Saved data entries
= = = = = = =

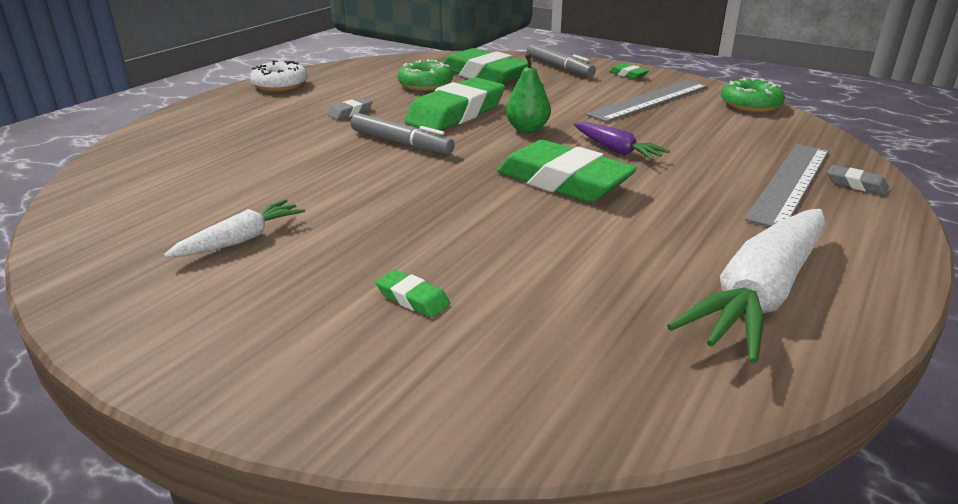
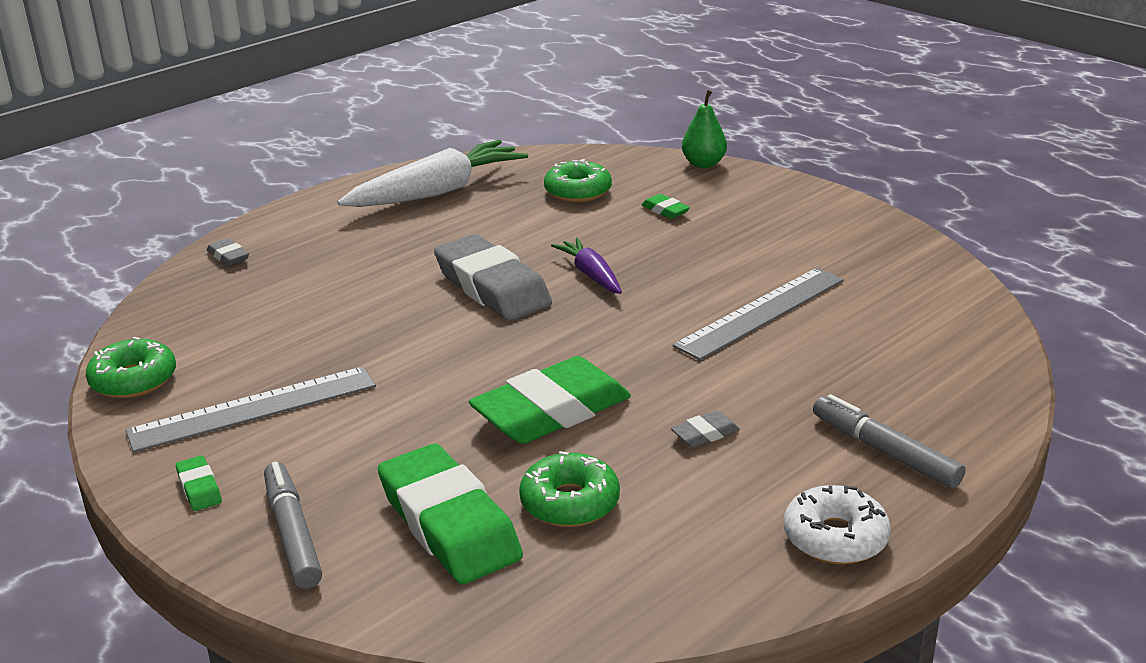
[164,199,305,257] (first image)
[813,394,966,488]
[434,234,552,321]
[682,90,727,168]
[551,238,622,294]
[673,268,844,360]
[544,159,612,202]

= = = = = = =

No pictures should appear in the copy, and each record above is to be returned exactly.

OUTPUT OF THE TASK
[164,199,305,257] (first image)
[813,394,966,488]
[434,234,552,321]
[682,90,727,168]
[551,238,622,294]
[673,268,844,360]
[544,159,612,202]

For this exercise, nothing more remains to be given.